_Problem to solve_
Your answer must be an exact copy of the records, minus any pictures.

_Available data_
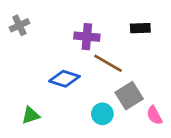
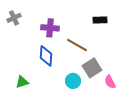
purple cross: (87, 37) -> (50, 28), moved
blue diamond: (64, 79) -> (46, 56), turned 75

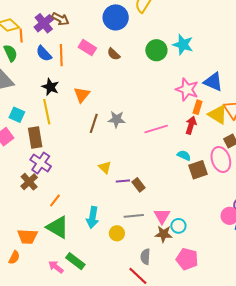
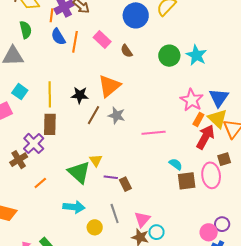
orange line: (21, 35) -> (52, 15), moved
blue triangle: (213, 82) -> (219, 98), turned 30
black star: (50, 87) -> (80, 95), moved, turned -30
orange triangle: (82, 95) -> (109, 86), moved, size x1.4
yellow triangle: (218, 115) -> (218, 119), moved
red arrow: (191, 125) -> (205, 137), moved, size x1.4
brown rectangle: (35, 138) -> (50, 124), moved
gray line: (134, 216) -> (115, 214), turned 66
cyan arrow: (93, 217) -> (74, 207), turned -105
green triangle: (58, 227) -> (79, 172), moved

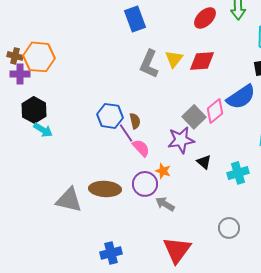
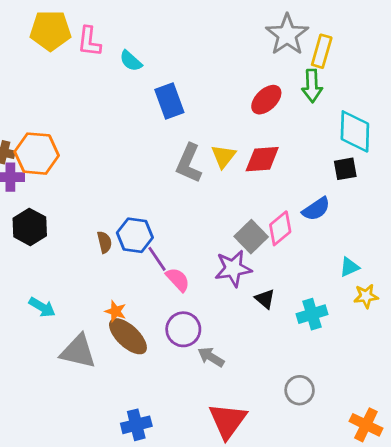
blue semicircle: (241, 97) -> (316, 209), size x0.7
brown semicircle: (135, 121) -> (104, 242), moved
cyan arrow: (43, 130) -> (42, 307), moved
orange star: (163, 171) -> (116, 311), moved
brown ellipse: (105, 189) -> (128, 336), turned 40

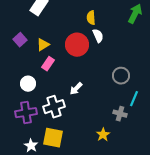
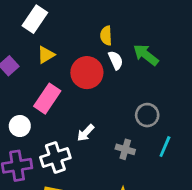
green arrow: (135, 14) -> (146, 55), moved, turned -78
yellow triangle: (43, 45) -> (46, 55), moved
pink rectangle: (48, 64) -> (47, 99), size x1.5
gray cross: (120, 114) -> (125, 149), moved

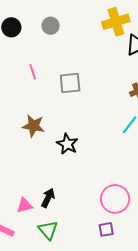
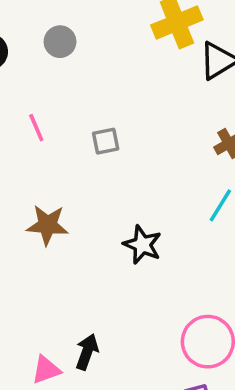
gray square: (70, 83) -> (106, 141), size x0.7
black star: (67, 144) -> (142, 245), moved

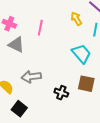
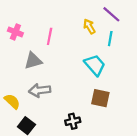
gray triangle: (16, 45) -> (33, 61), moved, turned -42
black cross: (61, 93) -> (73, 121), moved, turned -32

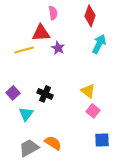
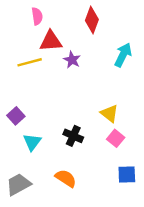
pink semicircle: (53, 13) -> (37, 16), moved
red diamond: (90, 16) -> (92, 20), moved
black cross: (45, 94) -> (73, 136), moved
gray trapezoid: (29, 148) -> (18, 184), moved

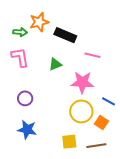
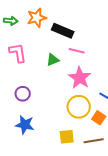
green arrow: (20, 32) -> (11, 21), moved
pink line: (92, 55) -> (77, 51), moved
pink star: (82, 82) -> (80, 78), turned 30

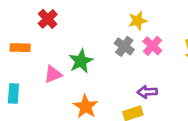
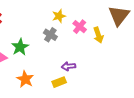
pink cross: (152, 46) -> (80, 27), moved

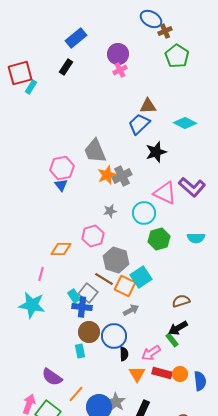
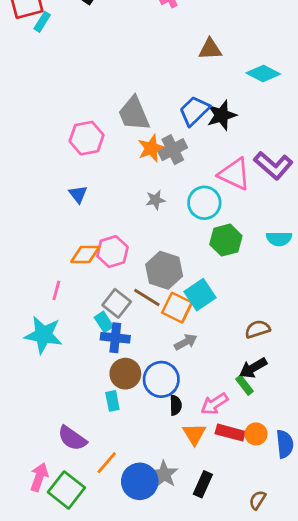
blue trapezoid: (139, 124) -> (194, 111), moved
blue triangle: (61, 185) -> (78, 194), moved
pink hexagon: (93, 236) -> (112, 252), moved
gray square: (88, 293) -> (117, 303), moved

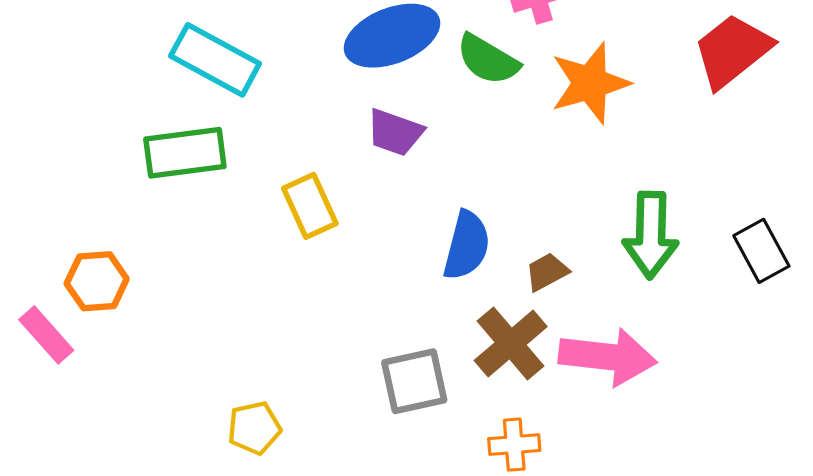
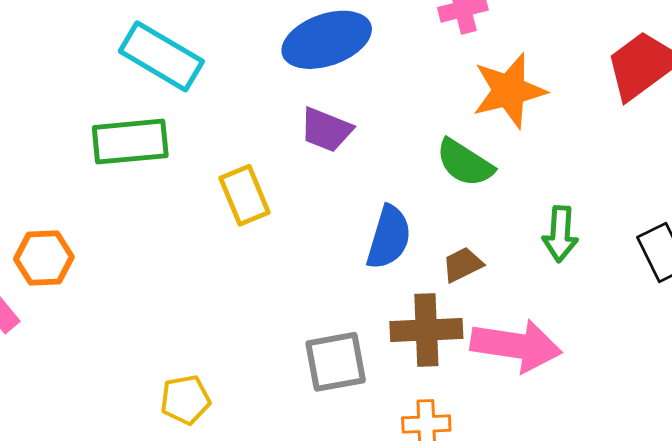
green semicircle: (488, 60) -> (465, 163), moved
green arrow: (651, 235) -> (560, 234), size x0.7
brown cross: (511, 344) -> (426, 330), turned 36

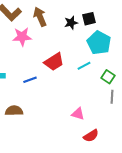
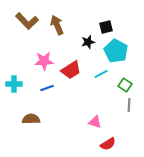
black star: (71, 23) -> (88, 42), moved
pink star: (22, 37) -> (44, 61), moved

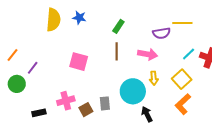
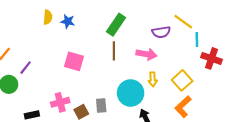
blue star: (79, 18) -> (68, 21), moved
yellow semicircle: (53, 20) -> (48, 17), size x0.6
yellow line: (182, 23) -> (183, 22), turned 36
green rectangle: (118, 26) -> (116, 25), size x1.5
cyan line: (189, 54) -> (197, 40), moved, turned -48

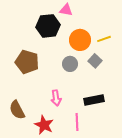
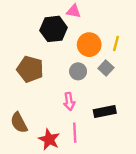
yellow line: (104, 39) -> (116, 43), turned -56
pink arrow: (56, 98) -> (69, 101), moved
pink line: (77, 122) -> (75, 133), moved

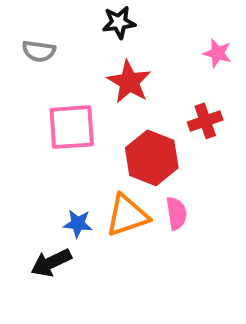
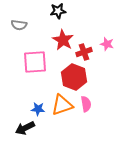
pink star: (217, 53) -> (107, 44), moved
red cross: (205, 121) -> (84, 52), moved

_Exercise result_
purple cross: (87, 37) -> (50, 28), moved
blue diamond: (64, 79) -> (46, 56), turned 75

orange line: (21, 35) -> (52, 15), moved
blue triangle: (213, 82) -> (219, 98), turned 30
black star: (50, 87) -> (80, 95), moved, turned -30
orange triangle: (82, 95) -> (109, 86), moved, size x1.4
yellow triangle: (218, 115) -> (218, 119), moved
red arrow: (191, 125) -> (205, 137), moved, size x1.4
brown rectangle: (35, 138) -> (50, 124), moved
gray line: (134, 216) -> (115, 214), turned 66
cyan arrow: (93, 217) -> (74, 207), turned -105
green triangle: (58, 227) -> (79, 172), moved

blue semicircle: (241, 97) -> (316, 209), size x0.7
brown semicircle: (135, 121) -> (104, 242), moved
cyan arrow: (43, 130) -> (42, 307), moved
orange star: (163, 171) -> (116, 311), moved
brown ellipse: (105, 189) -> (128, 336), turned 40

green arrow: (135, 14) -> (146, 55), moved, turned -78
yellow triangle: (43, 45) -> (46, 55), moved
pink rectangle: (48, 64) -> (47, 99), size x1.5
gray cross: (120, 114) -> (125, 149), moved

gray square: (70, 83) -> (106, 141), size x0.7
black star: (67, 144) -> (142, 245), moved

gray triangle: (16, 45) -> (33, 61), moved, turned -42
black cross: (61, 93) -> (73, 121), moved, turned -32

pink semicircle: (53, 13) -> (37, 16), moved
red diamond: (90, 16) -> (92, 20), moved
black cross: (45, 94) -> (73, 136), moved
gray trapezoid: (29, 148) -> (18, 184), moved

green arrow: (20, 32) -> (11, 21), moved
pink line: (92, 55) -> (77, 51), moved
pink star: (82, 82) -> (80, 78), turned 30

pink cross: (152, 46) -> (80, 27), moved

blue trapezoid: (139, 124) -> (194, 111), moved
blue triangle: (61, 185) -> (78, 194), moved
pink hexagon: (93, 236) -> (112, 252), moved
gray square: (88, 293) -> (117, 303), moved

green semicircle: (488, 60) -> (465, 163), moved
green arrow: (651, 235) -> (560, 234), size x0.7
brown cross: (511, 344) -> (426, 330), turned 36

black star: (71, 23) -> (88, 42), moved
pink star: (22, 37) -> (44, 61), moved

blue star: (79, 18) -> (68, 21), moved
yellow semicircle: (53, 20) -> (48, 17), size x0.6
yellow line: (182, 23) -> (183, 22), turned 36
green rectangle: (118, 26) -> (116, 25), size x1.5
cyan line: (189, 54) -> (197, 40), moved, turned -48

yellow line: (104, 39) -> (116, 43), turned -56
pink arrow: (56, 98) -> (69, 101), moved
pink line: (77, 122) -> (75, 133), moved

pink star: (217, 53) -> (107, 44), moved
red cross: (205, 121) -> (84, 52), moved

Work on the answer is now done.